== Record extracts ==

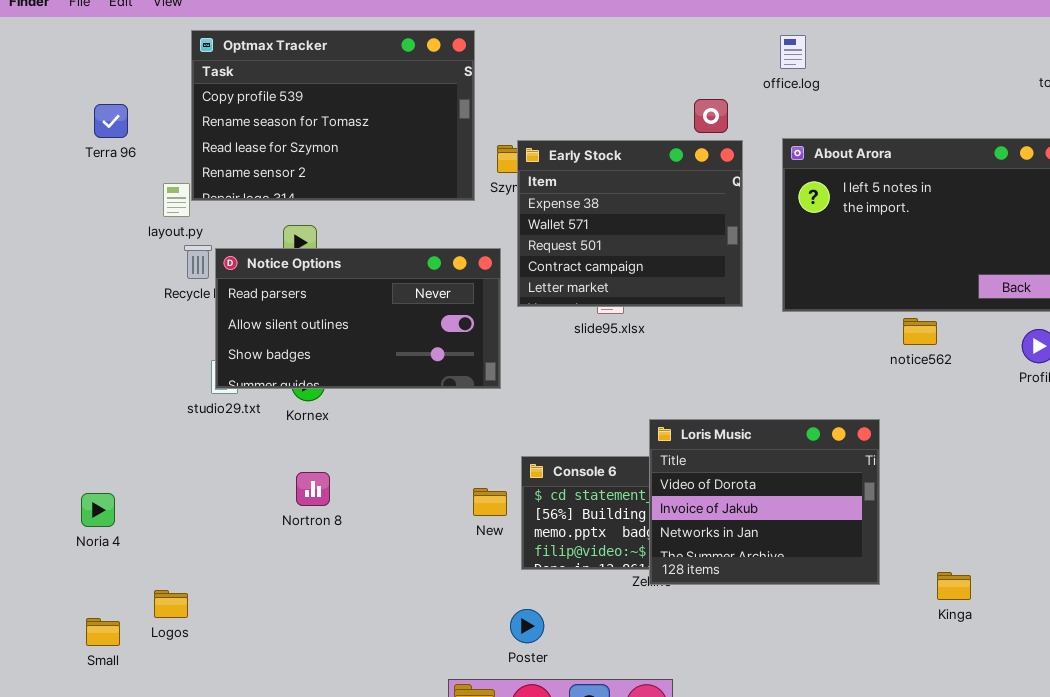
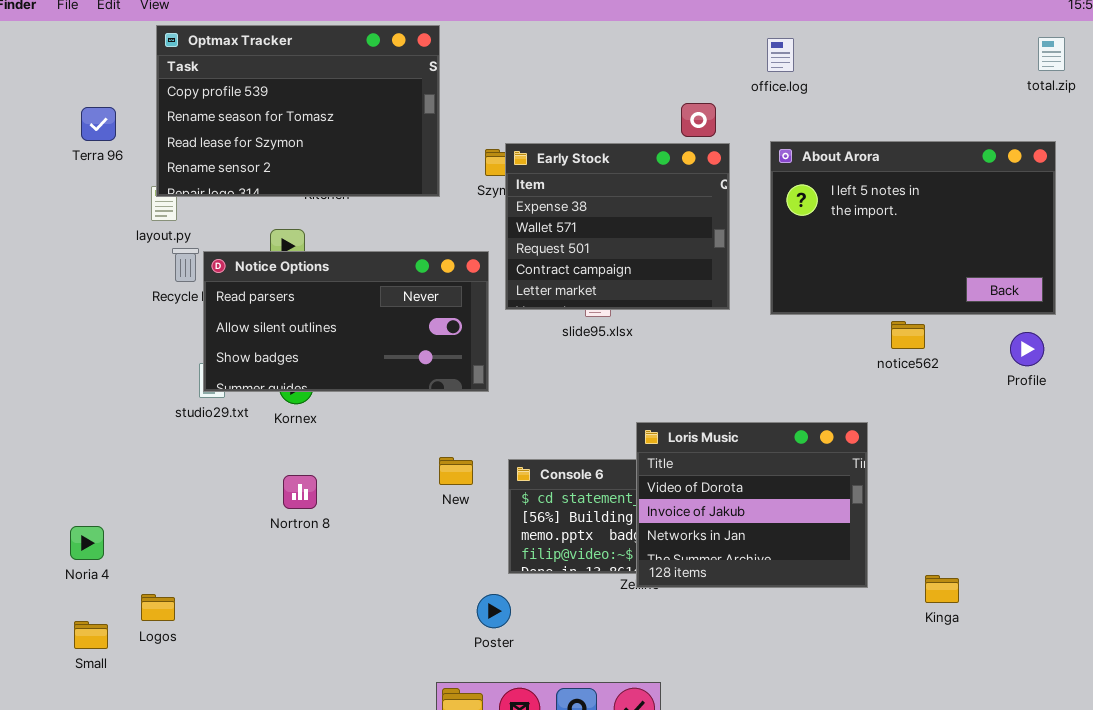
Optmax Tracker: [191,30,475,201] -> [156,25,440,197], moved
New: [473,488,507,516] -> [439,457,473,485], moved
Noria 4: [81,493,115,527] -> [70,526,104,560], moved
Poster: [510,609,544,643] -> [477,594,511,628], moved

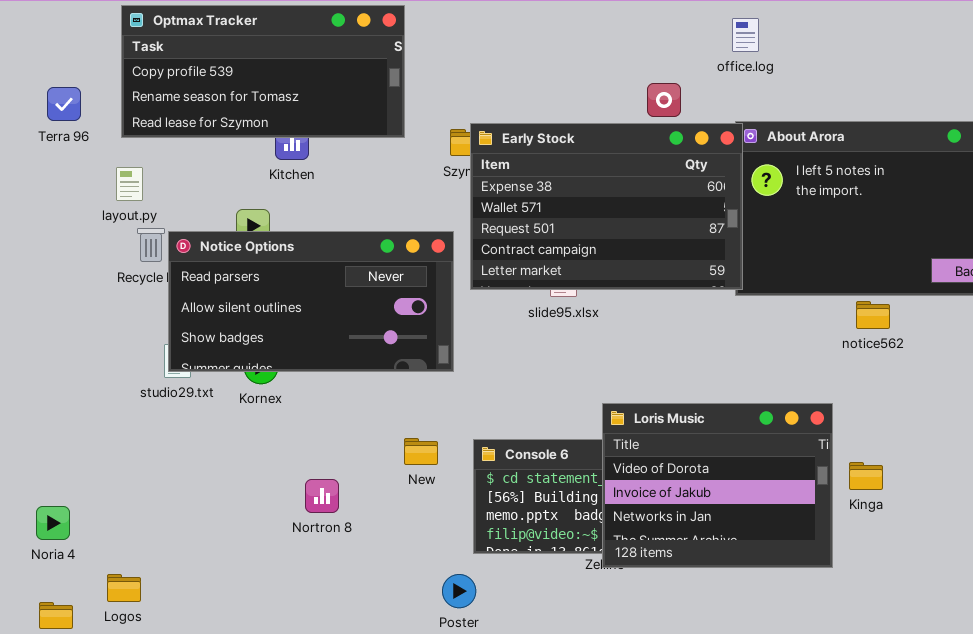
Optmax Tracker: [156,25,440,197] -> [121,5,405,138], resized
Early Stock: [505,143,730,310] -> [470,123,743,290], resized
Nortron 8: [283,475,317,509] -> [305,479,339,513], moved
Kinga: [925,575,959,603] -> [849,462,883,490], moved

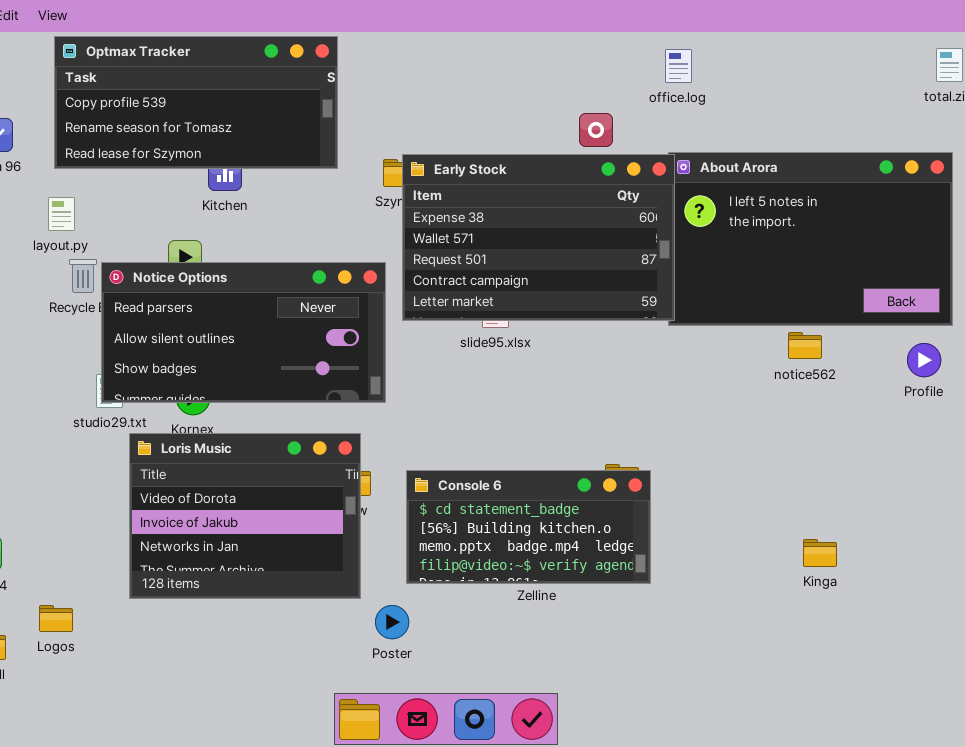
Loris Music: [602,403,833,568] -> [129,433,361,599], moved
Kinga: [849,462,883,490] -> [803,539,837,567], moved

===
== Record extracts ==

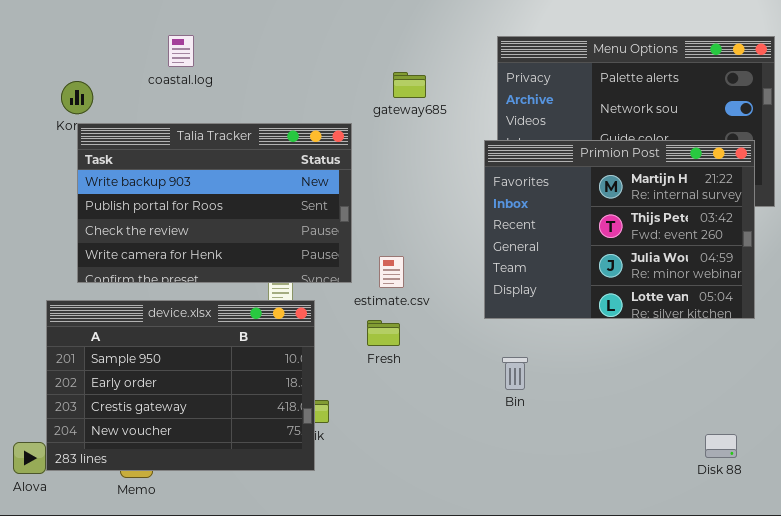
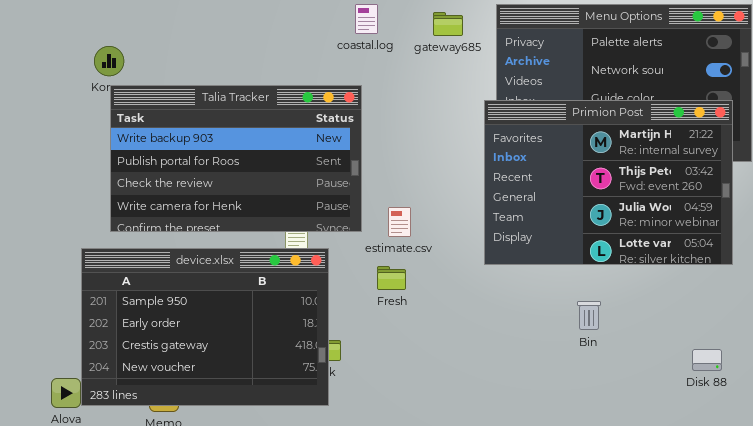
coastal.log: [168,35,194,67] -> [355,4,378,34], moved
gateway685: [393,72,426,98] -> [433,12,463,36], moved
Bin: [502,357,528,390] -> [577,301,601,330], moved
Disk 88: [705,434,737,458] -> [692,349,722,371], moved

===

Repeat the entries above verbatim, but only from the line that has "Optmax Tracker: [156,25,440,197]" down to the line that has "Kinga: [925,575,959,603] ->", inclusive.

▶ **Response to the exercise**:
Optmax Tracker: [156,25,440,197] -> [121,5,405,138], resized
Early Stock: [505,143,730,310] -> [470,123,743,290], resized
Nortron 8: [283,475,317,509] -> [305,479,339,513], moved
Kinga: [925,575,959,603] -> [849,462,883,490], moved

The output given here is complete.